WHAT NEEDS TO BE DONE: Your copy must hold every line of the records word for word. It must hold no pictures.

[Scene comparison data]

========================

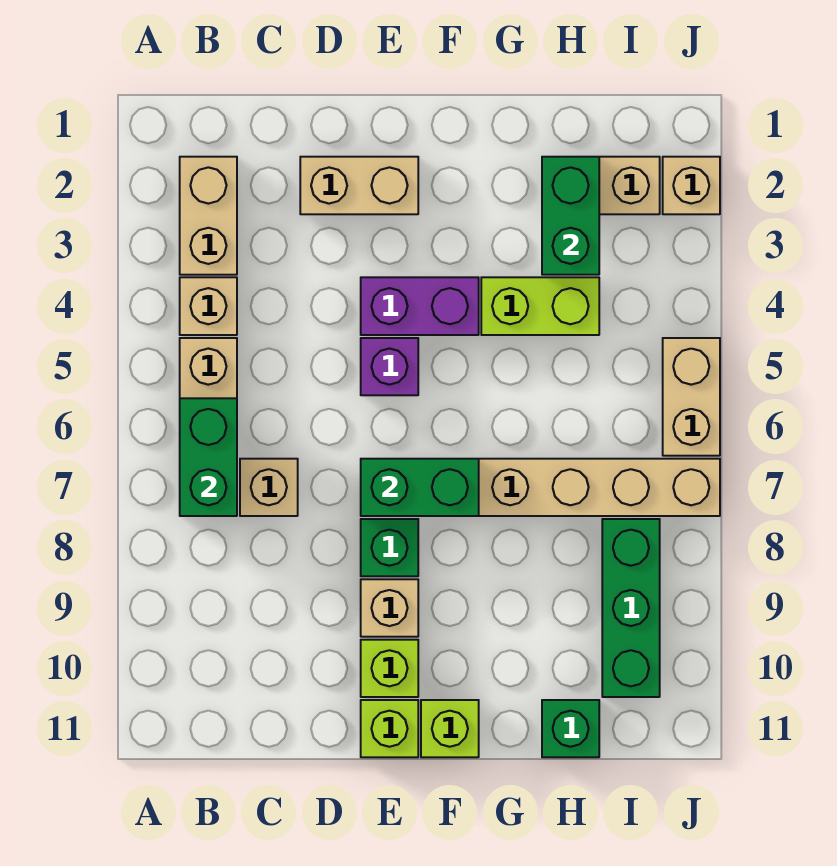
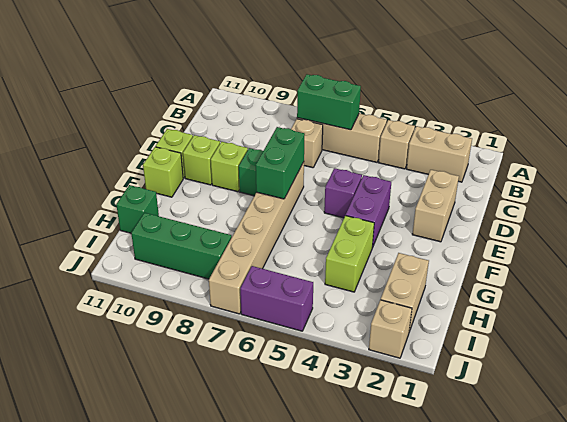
tan brick E9 level 1 -> lime brick E9 level 1
green brick H2:H3 level 2 -> none
tan brick J5:J6 level 1 -> purple brick J5:J6 level 1

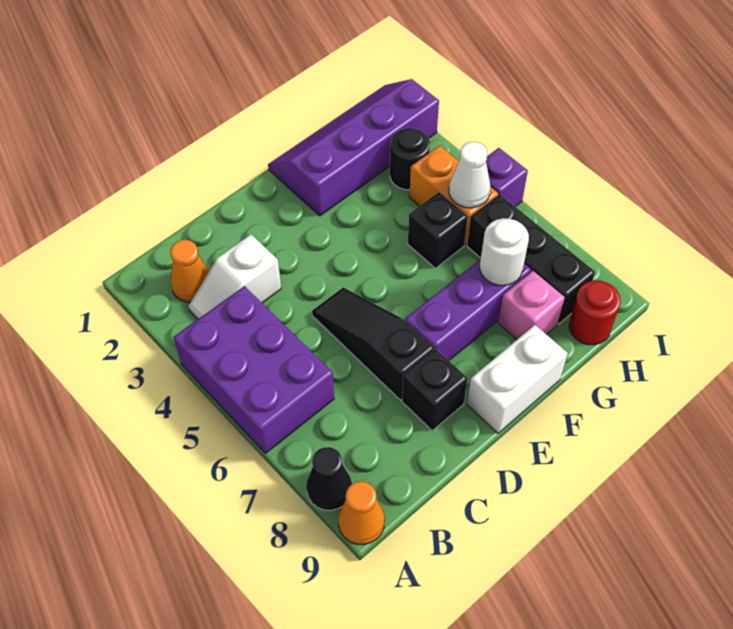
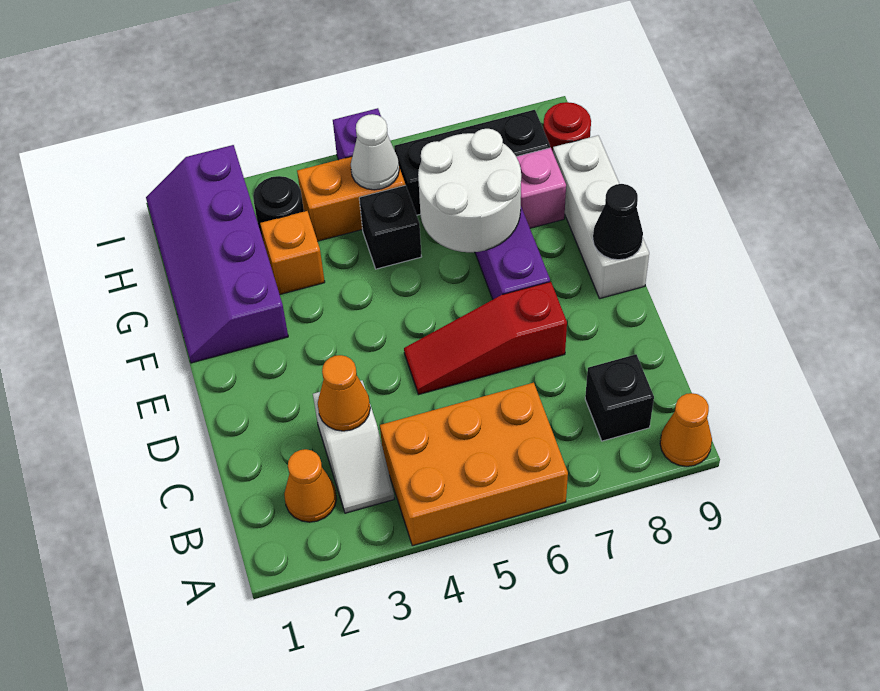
purple brick A4:B6 level 1 -> orange brick A4:B6 level 1
black cone A8 level 1 -> black cone E9 level 2
none -> orange cone C3 level 2
black slope D5:D7 level 1 top 7 -> red slope D5:D7 level 1 top 7
black brick D8 level 1 -> black brick B8 level 1
white brick E9:F9 level 1 -> white brick E9:G9 level 1
none -> orange brick G3 level 1
white round brick G7 level 2 -> white round brick F6:G7 level 2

========================

ANSWER TO THE EXERCISE:
tan brick E9 level 1 -> lime brick E9 level 1
green brick H2:H3 level 2 -> none
tan brick J5:J6 level 1 -> purple brick J5:J6 level 1

purple brick A4:B6 level 1 -> orange brick A4:B6 level 1
black cone A8 level 1 -> black cone E9 level 2
none -> orange cone C3 level 2
black slope D5:D7 level 1 top 7 -> red slope D5:D7 level 1 top 7
black brick D8 level 1 -> black brick B8 level 1
white brick E9:F9 level 1 -> white brick E9:G9 level 1
none -> orange brick G3 level 1
white round brick G7 level 2 -> white round brick F6:G7 level 2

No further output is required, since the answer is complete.